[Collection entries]
______
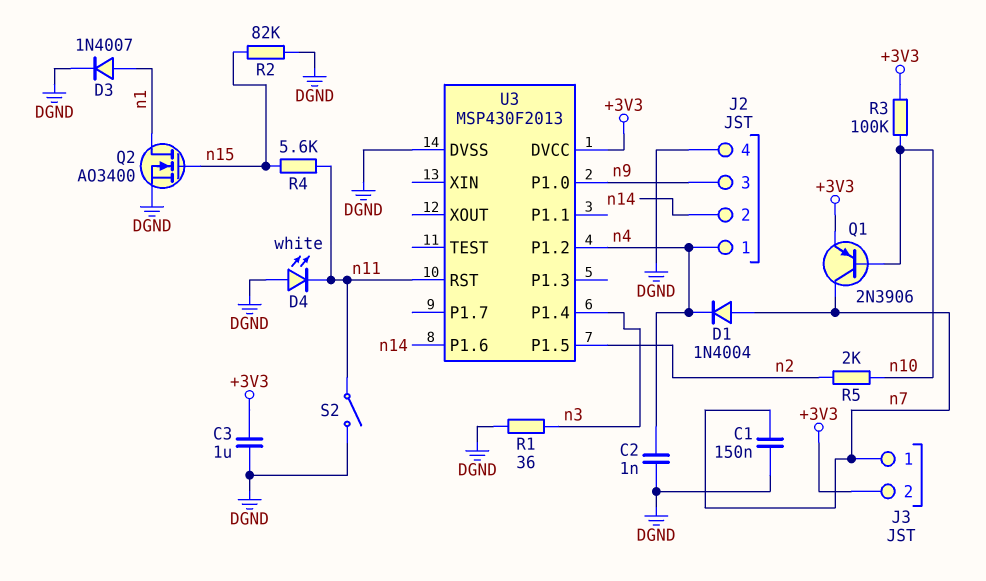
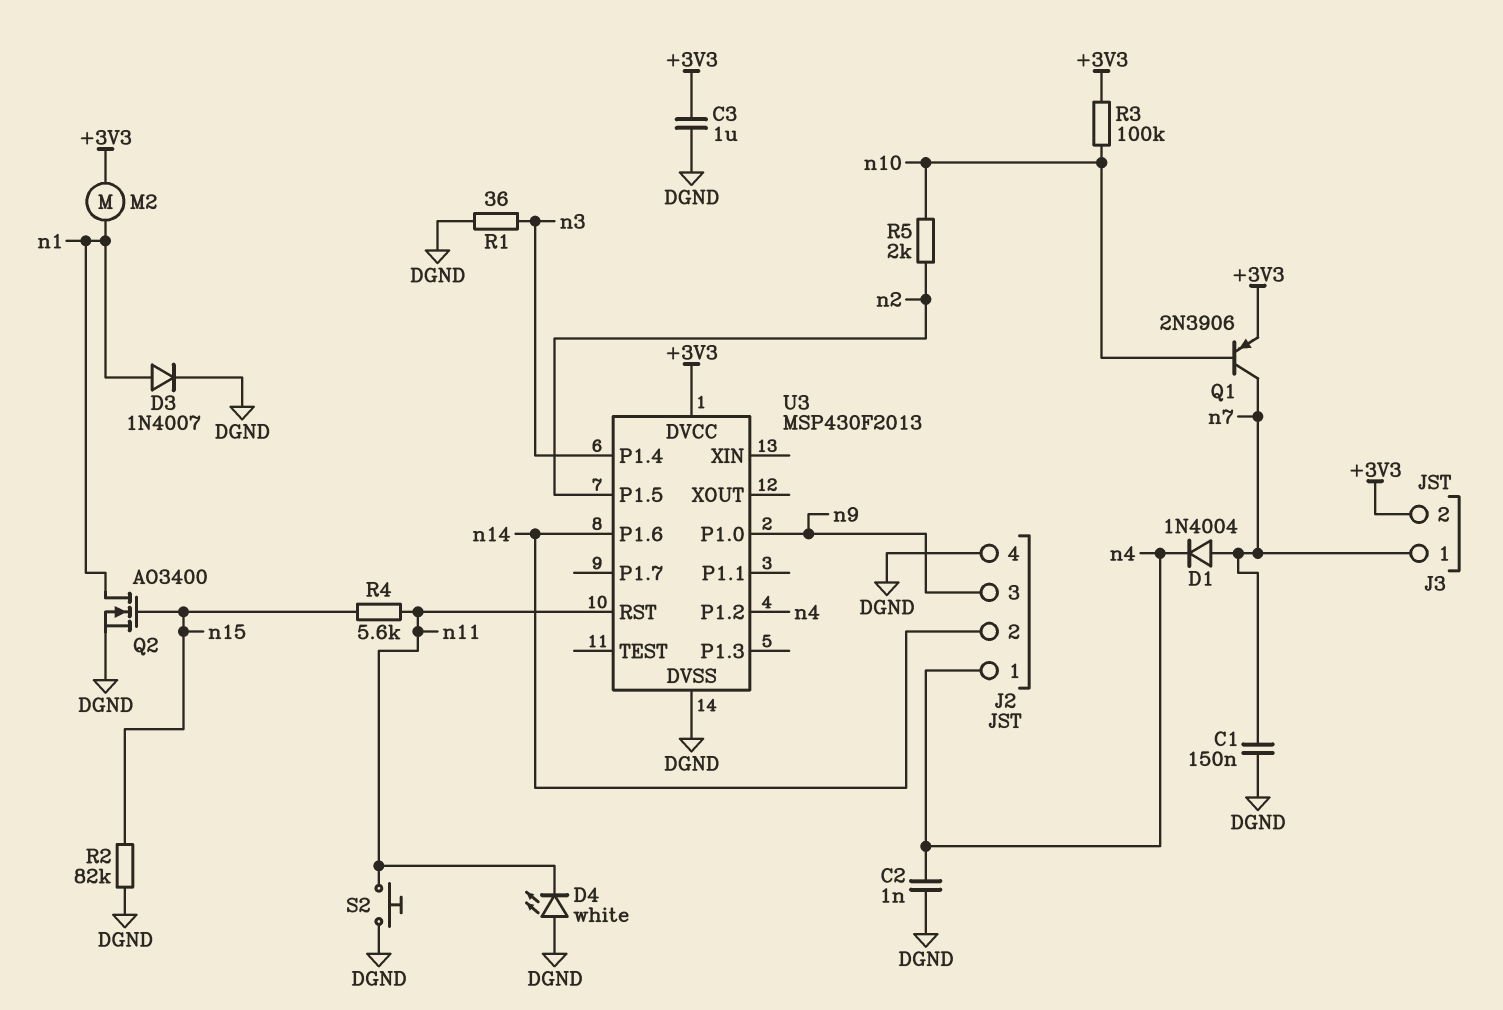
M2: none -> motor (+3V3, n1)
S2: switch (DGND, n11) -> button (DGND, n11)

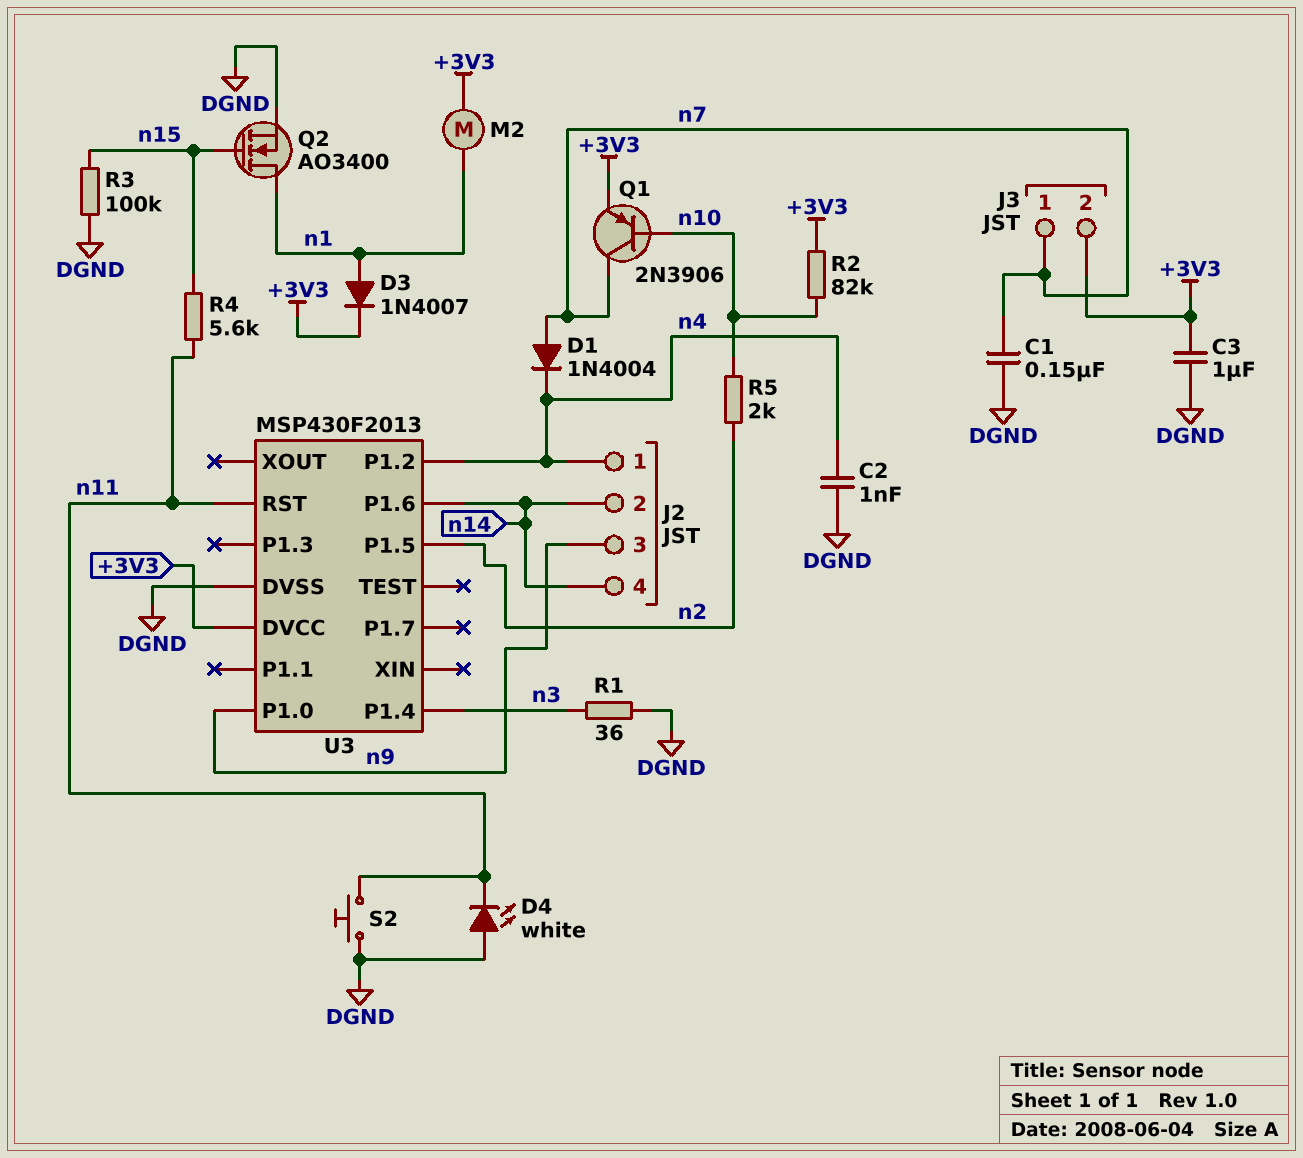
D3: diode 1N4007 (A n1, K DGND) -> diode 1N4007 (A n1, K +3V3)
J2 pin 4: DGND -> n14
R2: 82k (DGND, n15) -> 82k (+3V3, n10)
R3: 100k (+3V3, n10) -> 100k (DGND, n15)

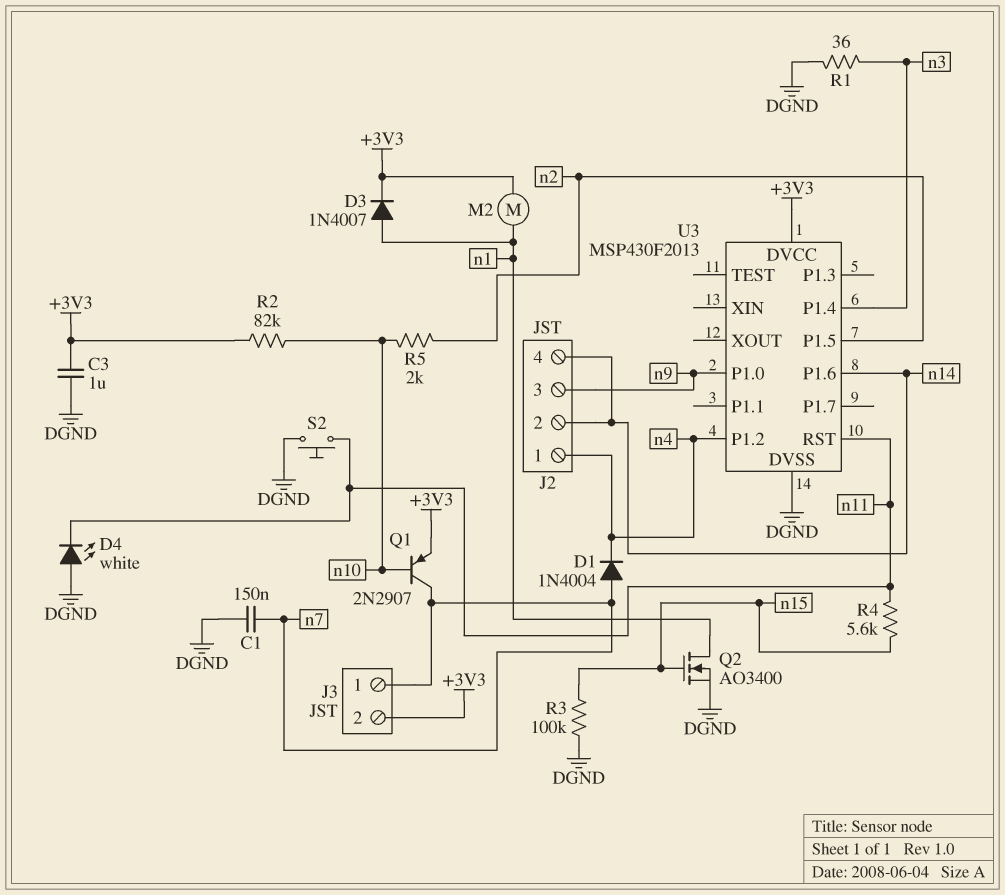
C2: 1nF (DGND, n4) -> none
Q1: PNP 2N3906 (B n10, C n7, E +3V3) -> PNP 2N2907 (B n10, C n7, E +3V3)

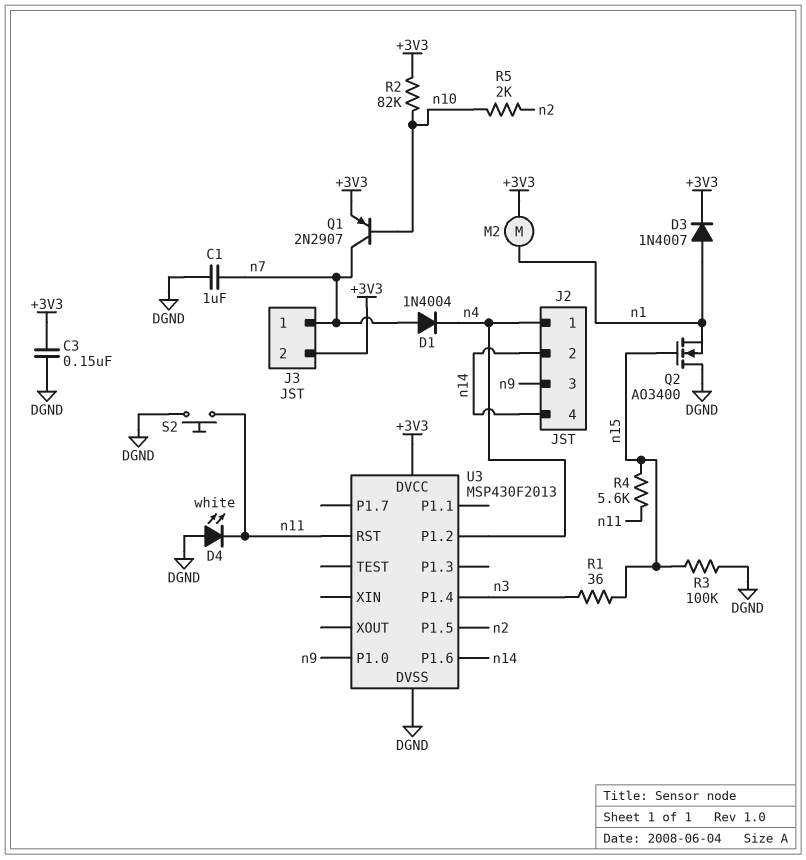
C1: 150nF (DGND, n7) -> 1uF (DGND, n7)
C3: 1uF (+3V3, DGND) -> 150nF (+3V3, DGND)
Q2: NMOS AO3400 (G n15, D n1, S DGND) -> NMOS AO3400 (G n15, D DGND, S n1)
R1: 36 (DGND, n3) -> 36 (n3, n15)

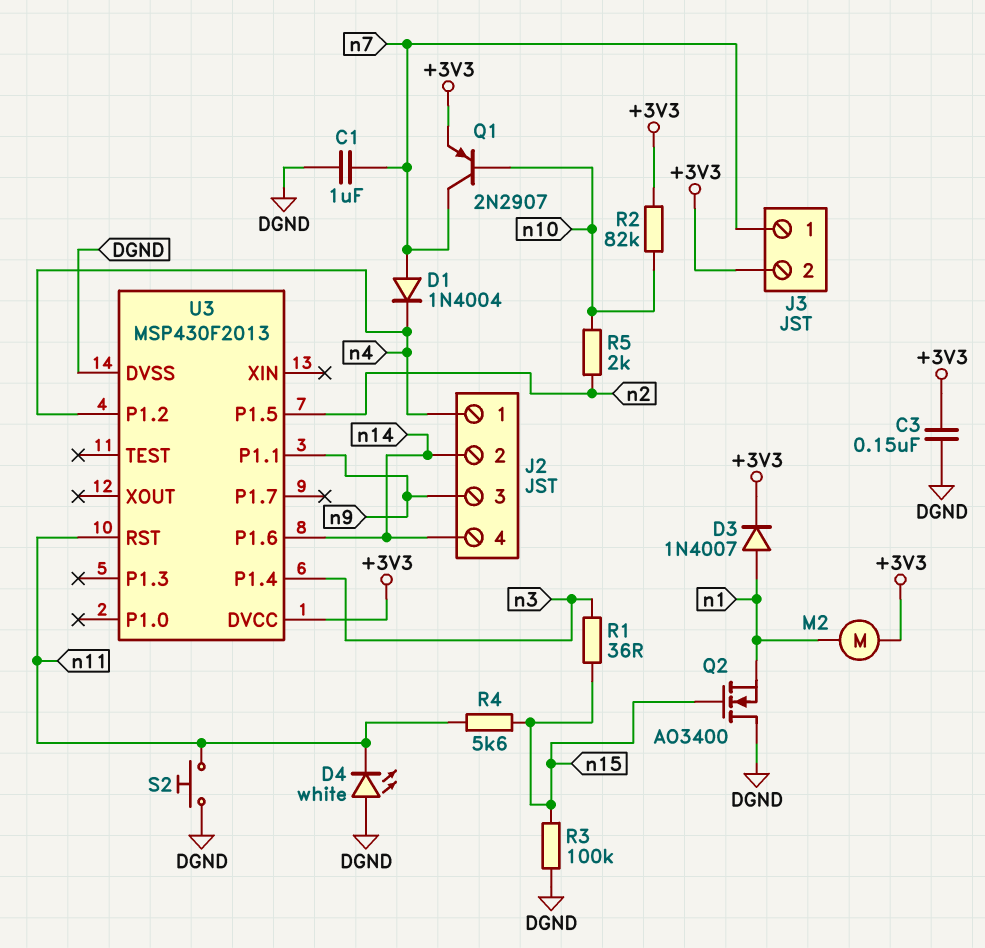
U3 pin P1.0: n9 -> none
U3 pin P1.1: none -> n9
______
● **Exercise aim**: Your answer must be the lines from the one containing "C2: 1nF (DGND, n4) -> none" through the last line of the records, printed exactly with no pictures; please include both ends.

● **Solution to this exercise**:
C2: 1nF (DGND, n4) -> none
Q1: PNP 2N3906 (B n10, C n7, E +3V3) -> PNP 2N2907 (B n10, C n7, E +3V3)

C1: 150nF (DGND, n7) -> 1uF (DGND, n7)
C3: 1uF (+3V3, DGND) -> 150nF (+3V3, DGND)
Q2: NMOS AO3400 (G n15, D n1, S DGND) -> NMOS AO3400 (G n15, D DGND, S n1)
R1: 36 (DGND, n3) -> 36 (n3, n15)

U3 pin P1.0: n9 -> none
U3 pin P1.1: none -> n9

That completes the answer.